:: Task details ::
Begin at the line bearing "U4 pin X2: SDA -> X2". Transcribe it and all subsequent lines of the material below exactly, and nothing more.
═══ Raw data
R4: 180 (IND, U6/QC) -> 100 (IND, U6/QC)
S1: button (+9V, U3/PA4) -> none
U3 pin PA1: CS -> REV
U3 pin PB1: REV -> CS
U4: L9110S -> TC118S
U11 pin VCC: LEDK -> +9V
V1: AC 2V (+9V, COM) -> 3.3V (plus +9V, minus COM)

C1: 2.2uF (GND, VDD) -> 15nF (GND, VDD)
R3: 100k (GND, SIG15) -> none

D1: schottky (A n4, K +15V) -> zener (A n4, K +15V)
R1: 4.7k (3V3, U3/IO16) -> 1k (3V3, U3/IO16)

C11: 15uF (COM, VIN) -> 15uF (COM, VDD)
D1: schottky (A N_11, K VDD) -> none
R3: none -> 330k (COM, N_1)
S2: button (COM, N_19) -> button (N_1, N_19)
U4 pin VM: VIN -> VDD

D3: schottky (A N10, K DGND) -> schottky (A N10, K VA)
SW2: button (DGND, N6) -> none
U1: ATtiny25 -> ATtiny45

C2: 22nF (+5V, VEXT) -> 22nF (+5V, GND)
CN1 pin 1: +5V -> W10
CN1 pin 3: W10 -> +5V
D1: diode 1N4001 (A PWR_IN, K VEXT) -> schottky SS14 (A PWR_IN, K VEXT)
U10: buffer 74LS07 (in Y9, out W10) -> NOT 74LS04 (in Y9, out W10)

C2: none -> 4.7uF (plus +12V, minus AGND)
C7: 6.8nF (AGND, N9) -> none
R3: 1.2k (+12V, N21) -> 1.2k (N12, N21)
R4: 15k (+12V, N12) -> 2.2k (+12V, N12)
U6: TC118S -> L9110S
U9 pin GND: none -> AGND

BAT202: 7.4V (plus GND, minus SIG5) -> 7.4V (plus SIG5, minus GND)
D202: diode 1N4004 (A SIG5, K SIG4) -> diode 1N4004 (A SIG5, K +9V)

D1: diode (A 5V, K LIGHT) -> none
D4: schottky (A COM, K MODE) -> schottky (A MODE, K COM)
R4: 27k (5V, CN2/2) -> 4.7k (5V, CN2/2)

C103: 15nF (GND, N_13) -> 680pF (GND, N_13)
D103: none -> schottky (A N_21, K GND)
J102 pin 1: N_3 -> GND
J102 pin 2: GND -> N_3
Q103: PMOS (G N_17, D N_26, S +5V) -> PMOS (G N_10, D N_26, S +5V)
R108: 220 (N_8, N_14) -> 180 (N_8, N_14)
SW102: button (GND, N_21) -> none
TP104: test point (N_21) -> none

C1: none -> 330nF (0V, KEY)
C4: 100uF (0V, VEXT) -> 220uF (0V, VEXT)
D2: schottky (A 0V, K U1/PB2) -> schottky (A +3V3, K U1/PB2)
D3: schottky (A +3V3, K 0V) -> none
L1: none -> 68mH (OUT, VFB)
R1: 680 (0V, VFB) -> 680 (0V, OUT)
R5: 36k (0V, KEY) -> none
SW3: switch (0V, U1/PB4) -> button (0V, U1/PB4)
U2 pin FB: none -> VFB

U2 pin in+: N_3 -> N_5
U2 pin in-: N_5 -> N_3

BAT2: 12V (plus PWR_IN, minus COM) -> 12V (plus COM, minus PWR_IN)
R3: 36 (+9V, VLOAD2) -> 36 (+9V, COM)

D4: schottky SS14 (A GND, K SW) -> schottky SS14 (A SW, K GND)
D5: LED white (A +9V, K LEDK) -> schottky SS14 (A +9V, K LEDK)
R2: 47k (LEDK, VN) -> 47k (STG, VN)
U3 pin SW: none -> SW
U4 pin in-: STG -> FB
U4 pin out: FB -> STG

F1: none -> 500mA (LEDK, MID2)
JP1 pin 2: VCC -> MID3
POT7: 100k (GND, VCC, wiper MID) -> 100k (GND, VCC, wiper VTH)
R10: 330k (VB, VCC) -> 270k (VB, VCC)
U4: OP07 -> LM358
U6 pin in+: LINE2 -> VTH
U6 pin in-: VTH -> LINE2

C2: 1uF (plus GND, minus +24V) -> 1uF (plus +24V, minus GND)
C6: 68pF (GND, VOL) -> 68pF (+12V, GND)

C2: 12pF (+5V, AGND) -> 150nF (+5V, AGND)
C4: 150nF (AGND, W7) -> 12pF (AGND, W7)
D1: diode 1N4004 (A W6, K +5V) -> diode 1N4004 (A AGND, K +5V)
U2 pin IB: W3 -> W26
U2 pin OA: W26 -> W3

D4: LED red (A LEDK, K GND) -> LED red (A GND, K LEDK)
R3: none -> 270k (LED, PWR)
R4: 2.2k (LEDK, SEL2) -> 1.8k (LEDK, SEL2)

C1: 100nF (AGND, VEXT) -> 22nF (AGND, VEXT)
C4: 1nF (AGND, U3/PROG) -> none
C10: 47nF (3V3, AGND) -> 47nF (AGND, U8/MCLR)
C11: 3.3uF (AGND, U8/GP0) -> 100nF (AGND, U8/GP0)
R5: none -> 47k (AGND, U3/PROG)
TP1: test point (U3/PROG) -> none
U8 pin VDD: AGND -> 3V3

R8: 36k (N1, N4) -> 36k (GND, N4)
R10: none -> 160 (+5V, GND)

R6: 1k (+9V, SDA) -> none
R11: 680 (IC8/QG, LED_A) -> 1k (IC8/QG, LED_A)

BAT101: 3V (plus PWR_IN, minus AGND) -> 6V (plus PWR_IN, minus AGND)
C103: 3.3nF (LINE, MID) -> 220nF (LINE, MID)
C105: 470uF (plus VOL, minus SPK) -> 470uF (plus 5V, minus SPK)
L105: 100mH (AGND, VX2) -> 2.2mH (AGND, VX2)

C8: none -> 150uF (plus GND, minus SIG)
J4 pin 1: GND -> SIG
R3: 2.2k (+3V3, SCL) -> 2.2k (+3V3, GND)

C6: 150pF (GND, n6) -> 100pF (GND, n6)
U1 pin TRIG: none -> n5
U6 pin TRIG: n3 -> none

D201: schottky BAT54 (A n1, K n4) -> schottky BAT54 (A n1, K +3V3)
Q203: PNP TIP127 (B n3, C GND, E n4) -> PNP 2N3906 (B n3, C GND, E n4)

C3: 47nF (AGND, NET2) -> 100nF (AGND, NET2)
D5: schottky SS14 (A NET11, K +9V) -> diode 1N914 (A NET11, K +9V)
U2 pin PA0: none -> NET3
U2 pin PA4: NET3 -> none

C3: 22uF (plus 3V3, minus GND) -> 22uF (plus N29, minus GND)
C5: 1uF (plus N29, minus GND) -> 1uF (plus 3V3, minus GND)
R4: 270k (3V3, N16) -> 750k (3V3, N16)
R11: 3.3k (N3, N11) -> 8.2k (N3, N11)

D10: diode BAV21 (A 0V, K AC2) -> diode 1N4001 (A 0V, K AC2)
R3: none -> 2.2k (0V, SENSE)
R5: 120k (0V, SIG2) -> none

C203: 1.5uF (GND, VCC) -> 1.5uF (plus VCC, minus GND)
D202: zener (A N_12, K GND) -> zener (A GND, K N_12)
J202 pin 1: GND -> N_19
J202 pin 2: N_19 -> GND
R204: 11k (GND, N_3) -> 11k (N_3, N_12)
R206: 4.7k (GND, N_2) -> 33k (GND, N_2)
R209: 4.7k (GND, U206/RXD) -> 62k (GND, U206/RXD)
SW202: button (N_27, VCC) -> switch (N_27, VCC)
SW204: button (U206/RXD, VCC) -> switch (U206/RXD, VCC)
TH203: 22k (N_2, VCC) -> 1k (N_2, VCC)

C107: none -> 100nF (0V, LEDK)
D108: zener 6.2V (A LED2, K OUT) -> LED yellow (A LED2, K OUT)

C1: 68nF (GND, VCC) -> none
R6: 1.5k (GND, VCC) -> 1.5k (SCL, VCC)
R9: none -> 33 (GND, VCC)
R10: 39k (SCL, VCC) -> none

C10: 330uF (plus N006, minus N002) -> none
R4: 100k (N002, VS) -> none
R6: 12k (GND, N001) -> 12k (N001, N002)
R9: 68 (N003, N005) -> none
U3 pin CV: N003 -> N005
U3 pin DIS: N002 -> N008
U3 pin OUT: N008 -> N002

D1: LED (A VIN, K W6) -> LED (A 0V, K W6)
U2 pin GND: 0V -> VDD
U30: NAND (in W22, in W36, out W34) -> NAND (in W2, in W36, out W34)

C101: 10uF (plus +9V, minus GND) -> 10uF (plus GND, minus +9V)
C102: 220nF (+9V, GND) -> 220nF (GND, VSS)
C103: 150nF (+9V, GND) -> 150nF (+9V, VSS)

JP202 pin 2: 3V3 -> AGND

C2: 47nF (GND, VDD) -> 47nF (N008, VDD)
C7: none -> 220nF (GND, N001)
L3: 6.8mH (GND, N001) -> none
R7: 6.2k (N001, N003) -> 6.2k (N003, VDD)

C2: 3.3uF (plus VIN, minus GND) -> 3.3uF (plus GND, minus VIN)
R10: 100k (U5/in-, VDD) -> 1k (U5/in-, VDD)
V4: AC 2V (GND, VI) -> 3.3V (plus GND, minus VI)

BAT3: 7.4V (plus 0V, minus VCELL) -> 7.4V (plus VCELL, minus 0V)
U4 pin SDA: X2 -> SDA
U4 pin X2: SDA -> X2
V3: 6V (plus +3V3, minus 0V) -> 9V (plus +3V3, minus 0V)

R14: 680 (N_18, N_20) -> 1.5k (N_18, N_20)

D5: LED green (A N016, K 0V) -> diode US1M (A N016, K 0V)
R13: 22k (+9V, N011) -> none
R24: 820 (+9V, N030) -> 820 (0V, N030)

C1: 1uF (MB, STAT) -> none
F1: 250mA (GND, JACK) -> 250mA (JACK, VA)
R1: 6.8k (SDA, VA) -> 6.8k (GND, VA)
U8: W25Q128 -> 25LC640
══════
:: Answer section ::
U4 pin X2: SDA -> X2
V3: 6V (plus +3V3, minus 0V) -> 9V (plus +3V3, minus 0V)

R14: 680 (N_18, N_20) -> 1.5k (N_18, N_20)

D5: LED green (A N016, K 0V) -> diode US1M (A N016, K 0V)
R13: 22k (+9V, N011) -> none
R24: 820 (+9V, N030) -> 820 (0V, N030)

C1: 1uF (MB, STAT) -> none
F1: 250mA (GND, JACK) -> 250mA (JACK, VA)
R1: 6.8k (SDA, VA) -> 6.8k (GND, VA)
U8: W25Q128 -> 25LC640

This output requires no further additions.